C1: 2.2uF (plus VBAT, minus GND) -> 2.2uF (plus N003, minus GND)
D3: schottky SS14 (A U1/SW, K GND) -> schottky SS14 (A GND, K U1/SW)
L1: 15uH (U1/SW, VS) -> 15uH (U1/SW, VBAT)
++++++
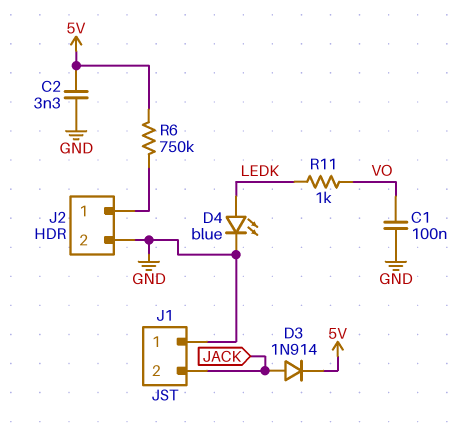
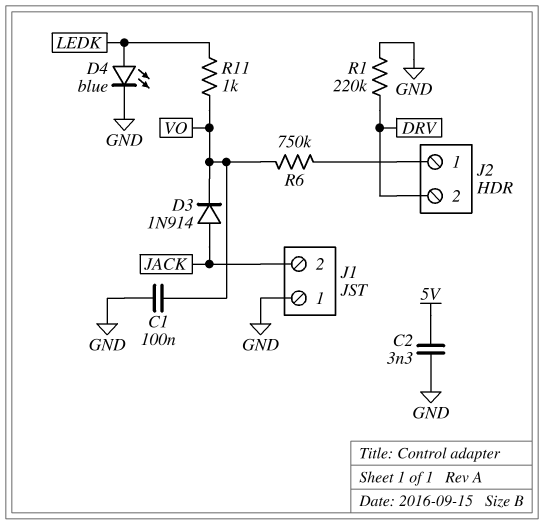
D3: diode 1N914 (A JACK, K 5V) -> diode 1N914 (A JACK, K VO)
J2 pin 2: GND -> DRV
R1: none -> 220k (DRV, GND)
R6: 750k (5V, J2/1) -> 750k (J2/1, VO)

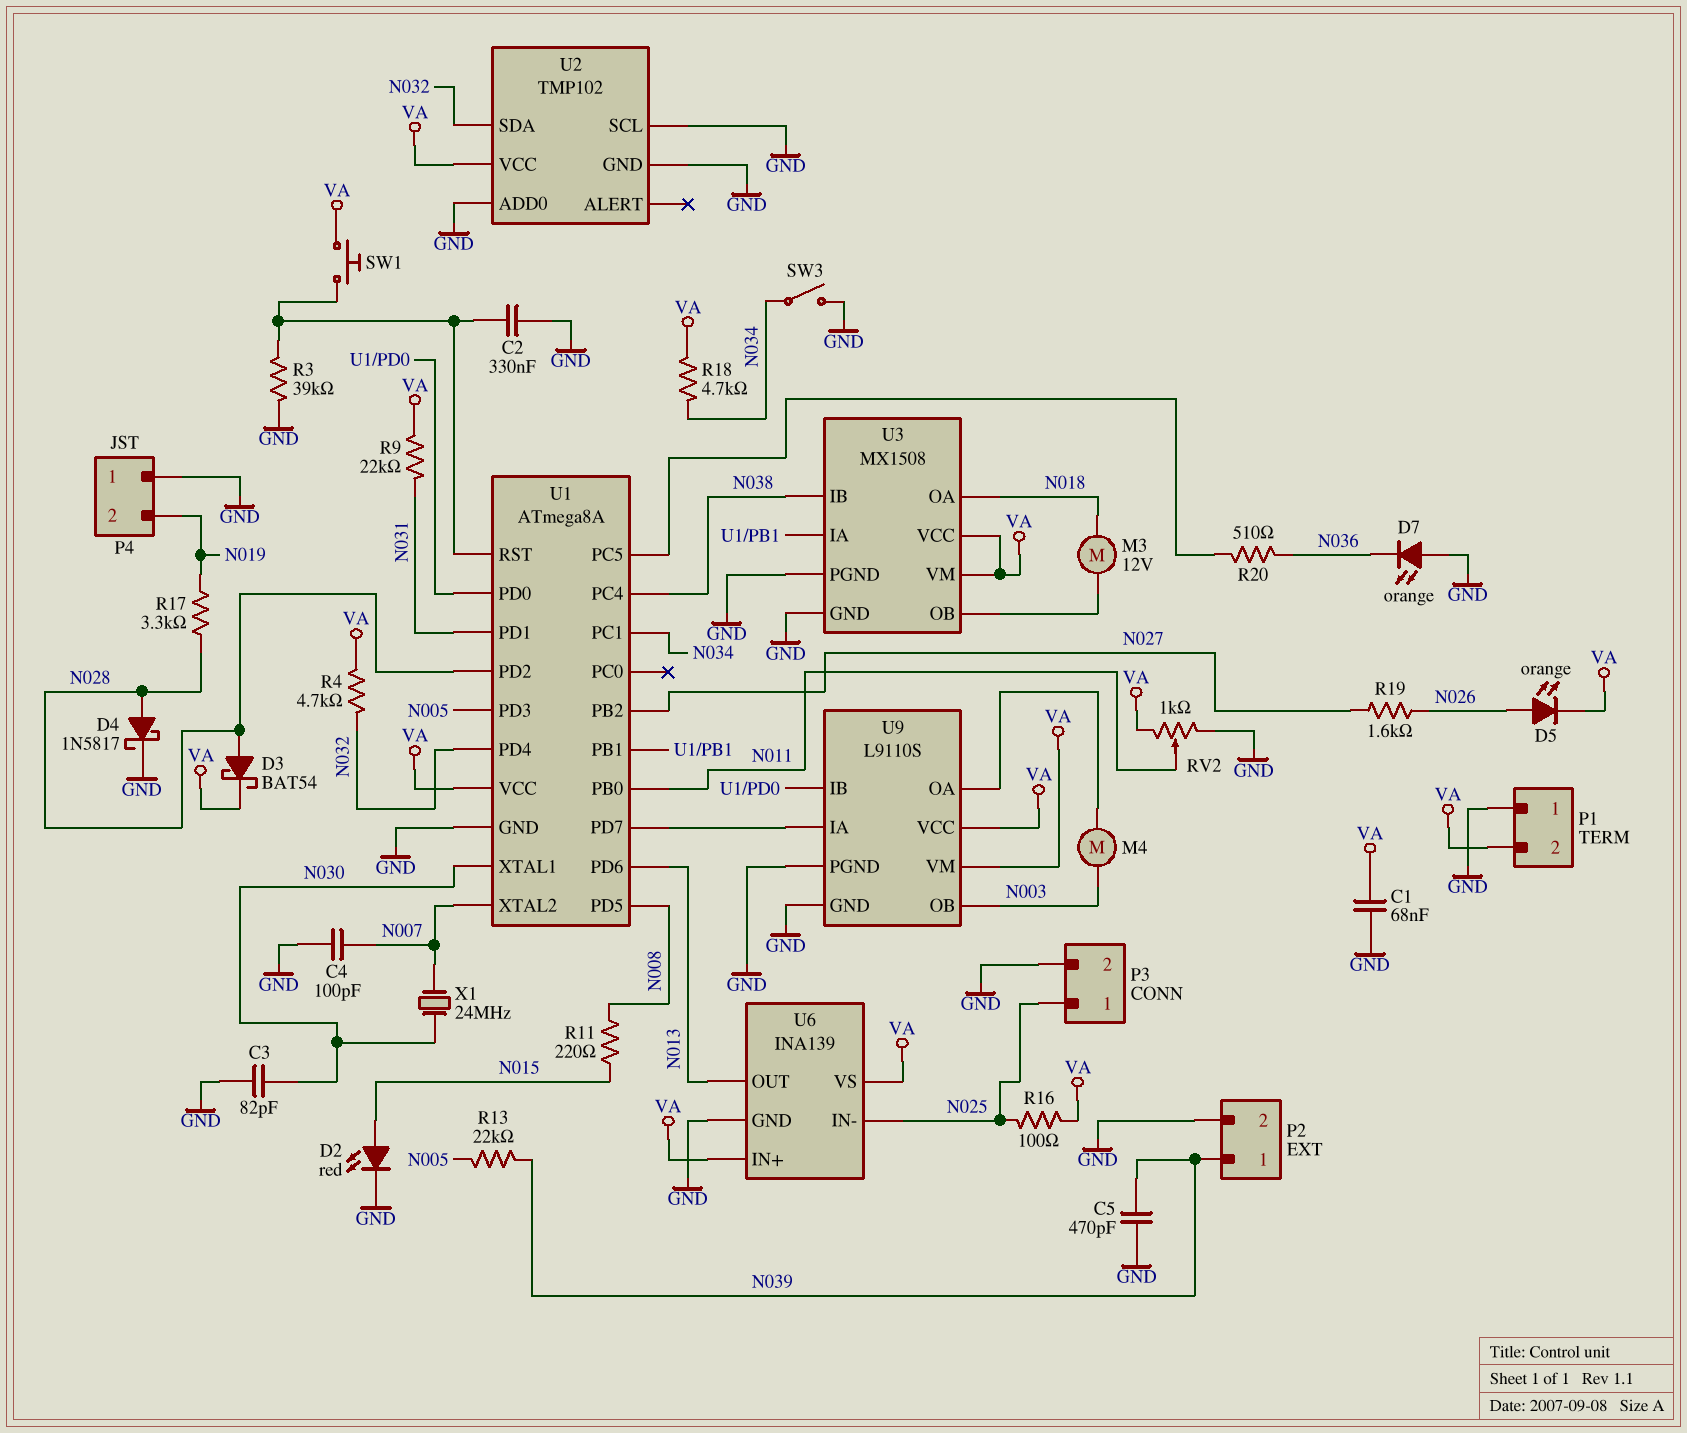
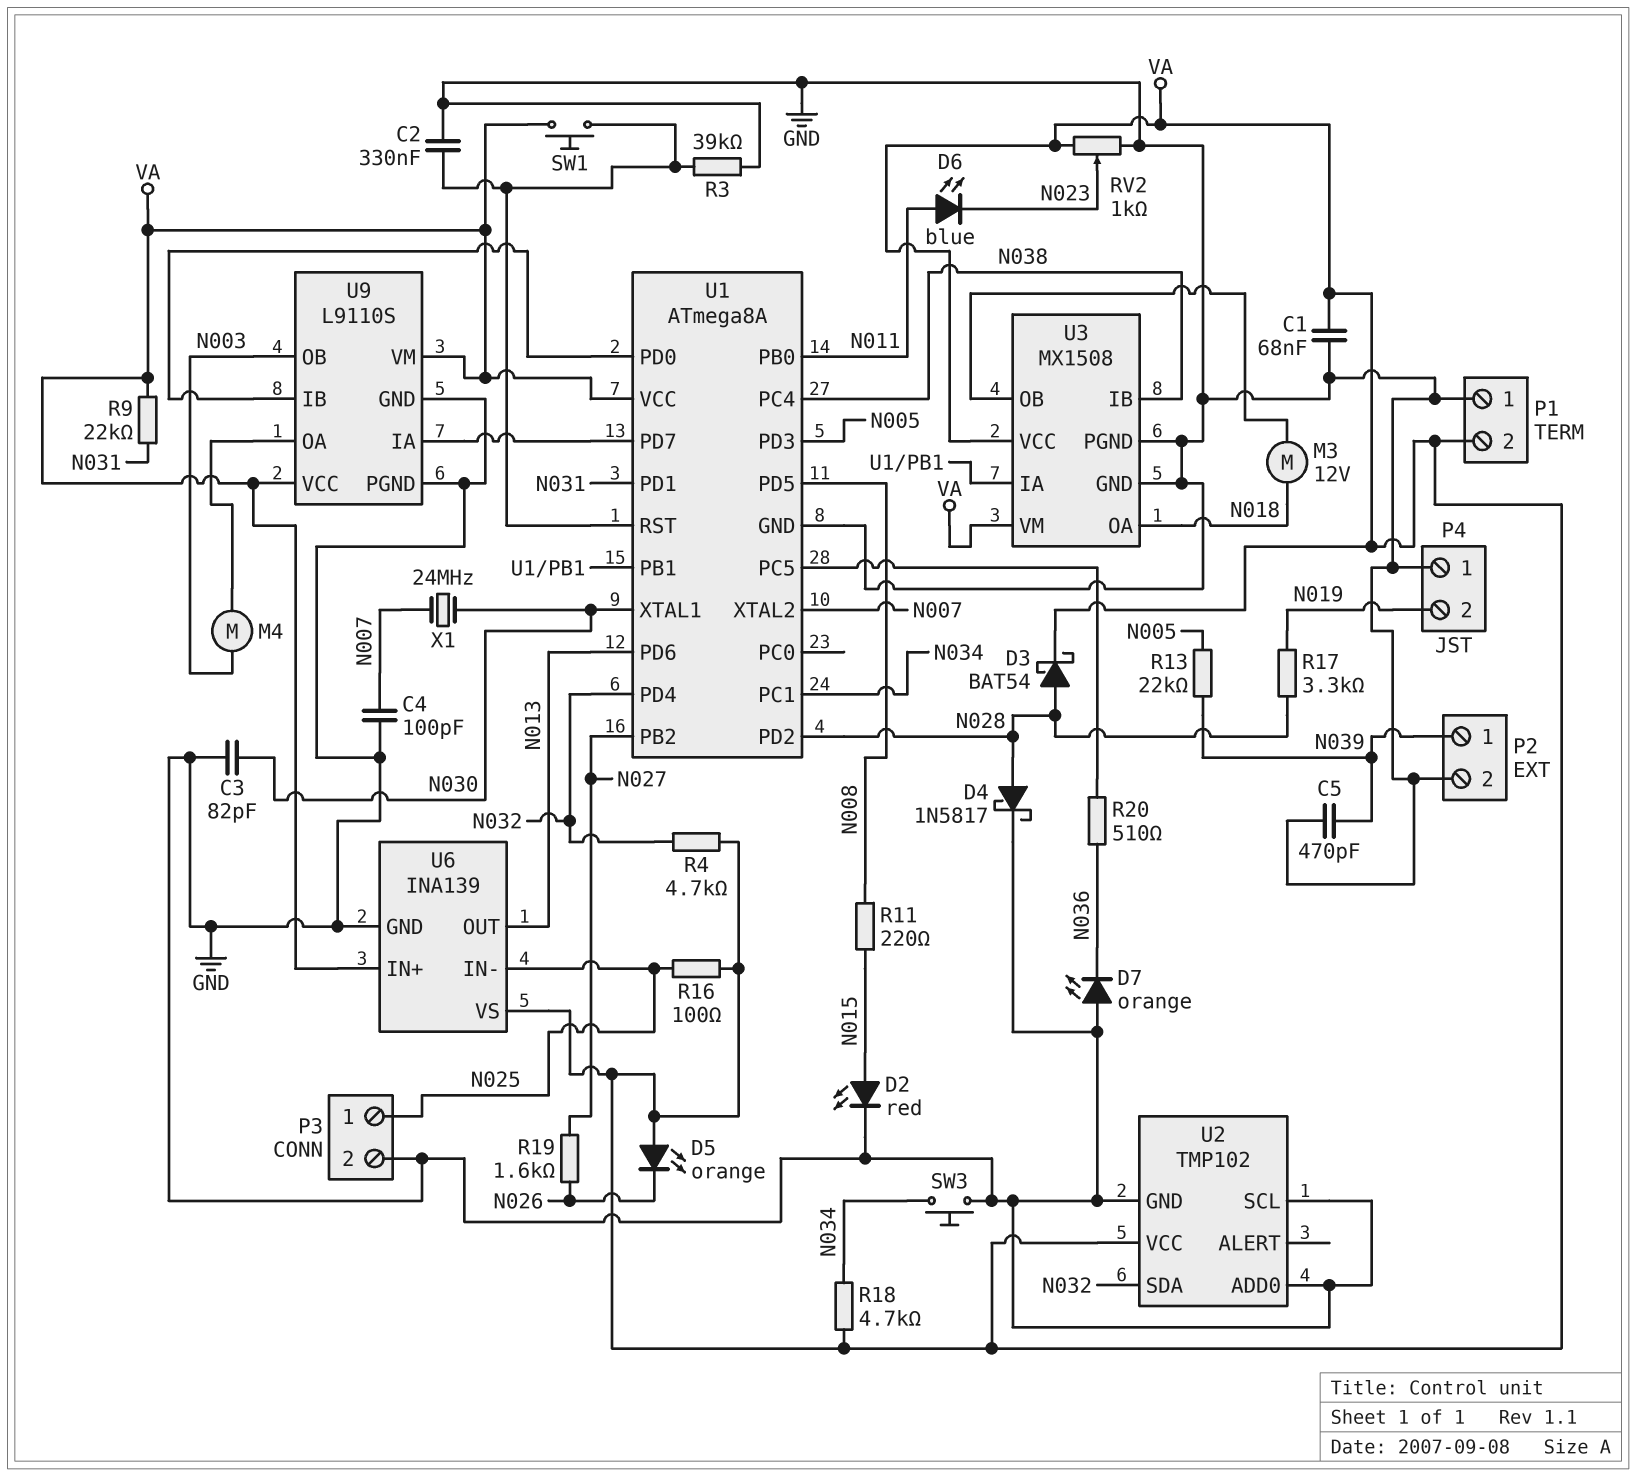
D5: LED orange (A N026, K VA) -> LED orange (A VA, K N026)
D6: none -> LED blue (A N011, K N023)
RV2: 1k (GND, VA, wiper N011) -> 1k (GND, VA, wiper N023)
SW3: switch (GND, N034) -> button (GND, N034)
++++++
Your task:
State the count of lines in the data holding the word "VBAT", adding nothing to it.

Answer to the problem:
2